## Short exercise
Collect every line of the material below that contains the string "with". Case counts.

——————————

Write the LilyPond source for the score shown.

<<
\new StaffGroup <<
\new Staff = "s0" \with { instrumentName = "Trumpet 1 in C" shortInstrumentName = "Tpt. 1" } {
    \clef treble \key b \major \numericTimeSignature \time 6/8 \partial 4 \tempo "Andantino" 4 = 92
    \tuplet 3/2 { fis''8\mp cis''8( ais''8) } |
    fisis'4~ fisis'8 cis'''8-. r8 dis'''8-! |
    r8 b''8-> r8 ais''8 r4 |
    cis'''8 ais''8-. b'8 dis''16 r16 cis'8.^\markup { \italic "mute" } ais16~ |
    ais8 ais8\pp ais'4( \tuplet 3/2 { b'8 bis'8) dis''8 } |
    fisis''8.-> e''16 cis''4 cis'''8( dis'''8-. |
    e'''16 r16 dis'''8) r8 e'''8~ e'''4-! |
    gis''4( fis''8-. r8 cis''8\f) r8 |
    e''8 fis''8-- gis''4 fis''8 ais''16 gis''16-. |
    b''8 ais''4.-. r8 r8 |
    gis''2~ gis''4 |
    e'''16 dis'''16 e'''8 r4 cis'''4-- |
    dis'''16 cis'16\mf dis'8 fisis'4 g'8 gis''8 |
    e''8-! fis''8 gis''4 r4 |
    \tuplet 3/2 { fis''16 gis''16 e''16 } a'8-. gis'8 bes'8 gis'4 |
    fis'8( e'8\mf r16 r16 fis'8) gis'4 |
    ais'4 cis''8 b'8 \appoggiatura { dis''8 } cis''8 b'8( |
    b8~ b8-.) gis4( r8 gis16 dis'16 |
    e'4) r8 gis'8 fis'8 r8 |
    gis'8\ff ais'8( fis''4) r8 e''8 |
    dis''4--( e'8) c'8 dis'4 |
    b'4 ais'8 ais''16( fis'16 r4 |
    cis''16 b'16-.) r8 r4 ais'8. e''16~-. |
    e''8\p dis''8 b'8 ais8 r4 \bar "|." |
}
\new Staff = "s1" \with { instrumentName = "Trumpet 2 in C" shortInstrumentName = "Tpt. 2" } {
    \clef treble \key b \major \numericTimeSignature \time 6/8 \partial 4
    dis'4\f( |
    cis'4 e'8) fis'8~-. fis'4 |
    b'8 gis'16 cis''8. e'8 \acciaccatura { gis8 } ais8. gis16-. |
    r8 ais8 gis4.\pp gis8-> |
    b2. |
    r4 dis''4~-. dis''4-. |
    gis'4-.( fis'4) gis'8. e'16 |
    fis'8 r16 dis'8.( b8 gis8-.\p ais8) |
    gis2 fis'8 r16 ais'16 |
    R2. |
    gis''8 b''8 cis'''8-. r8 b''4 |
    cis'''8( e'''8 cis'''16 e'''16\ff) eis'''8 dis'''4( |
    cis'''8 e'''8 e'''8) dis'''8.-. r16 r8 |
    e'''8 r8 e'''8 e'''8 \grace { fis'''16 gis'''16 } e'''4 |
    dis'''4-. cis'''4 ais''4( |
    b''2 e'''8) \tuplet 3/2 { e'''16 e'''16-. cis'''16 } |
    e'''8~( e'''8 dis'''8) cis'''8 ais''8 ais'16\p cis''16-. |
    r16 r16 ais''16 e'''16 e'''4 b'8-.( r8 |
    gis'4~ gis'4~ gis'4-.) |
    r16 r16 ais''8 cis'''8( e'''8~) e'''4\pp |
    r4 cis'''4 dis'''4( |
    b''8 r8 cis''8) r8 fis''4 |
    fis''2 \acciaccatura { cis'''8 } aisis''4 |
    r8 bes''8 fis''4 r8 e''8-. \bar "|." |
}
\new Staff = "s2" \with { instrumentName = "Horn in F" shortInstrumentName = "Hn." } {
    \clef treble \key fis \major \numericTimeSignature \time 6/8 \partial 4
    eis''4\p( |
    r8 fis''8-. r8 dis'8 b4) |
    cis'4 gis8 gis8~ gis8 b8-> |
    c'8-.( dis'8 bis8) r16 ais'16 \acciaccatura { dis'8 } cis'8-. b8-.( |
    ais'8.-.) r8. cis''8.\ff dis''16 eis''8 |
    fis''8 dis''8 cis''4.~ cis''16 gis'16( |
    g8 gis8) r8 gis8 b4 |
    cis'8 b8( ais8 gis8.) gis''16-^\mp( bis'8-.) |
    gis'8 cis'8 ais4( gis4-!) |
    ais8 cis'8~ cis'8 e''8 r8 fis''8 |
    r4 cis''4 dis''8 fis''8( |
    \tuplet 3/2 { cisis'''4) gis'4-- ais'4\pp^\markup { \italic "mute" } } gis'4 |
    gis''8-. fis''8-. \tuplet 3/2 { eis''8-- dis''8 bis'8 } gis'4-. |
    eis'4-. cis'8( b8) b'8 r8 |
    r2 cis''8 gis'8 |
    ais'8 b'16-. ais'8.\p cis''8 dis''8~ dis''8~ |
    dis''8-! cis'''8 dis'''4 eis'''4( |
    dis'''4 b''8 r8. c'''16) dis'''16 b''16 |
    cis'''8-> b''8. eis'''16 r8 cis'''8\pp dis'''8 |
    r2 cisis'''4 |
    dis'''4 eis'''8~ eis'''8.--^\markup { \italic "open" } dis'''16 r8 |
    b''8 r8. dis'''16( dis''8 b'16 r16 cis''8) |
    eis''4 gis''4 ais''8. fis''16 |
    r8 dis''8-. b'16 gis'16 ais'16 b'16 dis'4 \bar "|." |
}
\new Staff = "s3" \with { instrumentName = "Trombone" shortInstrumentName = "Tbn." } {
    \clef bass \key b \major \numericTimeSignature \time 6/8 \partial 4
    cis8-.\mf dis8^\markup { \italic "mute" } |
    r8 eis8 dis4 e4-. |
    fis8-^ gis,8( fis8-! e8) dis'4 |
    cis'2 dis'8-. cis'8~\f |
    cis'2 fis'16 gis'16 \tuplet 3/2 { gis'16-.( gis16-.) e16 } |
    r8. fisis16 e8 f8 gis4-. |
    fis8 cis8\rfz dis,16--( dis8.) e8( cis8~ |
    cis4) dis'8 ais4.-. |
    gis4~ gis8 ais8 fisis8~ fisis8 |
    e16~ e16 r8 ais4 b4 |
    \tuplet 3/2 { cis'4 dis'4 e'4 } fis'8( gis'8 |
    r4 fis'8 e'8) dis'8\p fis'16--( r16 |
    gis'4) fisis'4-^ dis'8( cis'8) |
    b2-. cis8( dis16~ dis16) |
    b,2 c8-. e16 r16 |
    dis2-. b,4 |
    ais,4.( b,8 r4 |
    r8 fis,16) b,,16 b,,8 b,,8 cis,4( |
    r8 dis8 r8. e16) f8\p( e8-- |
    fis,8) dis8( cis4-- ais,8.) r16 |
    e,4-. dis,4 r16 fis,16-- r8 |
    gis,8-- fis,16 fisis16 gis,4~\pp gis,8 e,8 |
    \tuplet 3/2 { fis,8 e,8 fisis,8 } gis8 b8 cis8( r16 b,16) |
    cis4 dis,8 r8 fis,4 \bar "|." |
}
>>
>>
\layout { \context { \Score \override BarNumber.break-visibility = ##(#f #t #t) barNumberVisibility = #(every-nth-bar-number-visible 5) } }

——————————

## Result of the task
\new Staff = "s0" \with { instrumentName = "Trumpet 1 in C" shortInstrumentName = "Tpt. 1" } {
\new Staff = "s1" \with { instrumentName = "Trumpet 2 in C" shortInstrumentName = "Tpt. 2" } {
\new Staff = "s2" \with { instrumentName = "Horn in F" shortInstrumentName = "Hn." } {
\new Staff = "s3" \with { instrumentName = "Trombone" shortInstrumentName = "Tbn." } {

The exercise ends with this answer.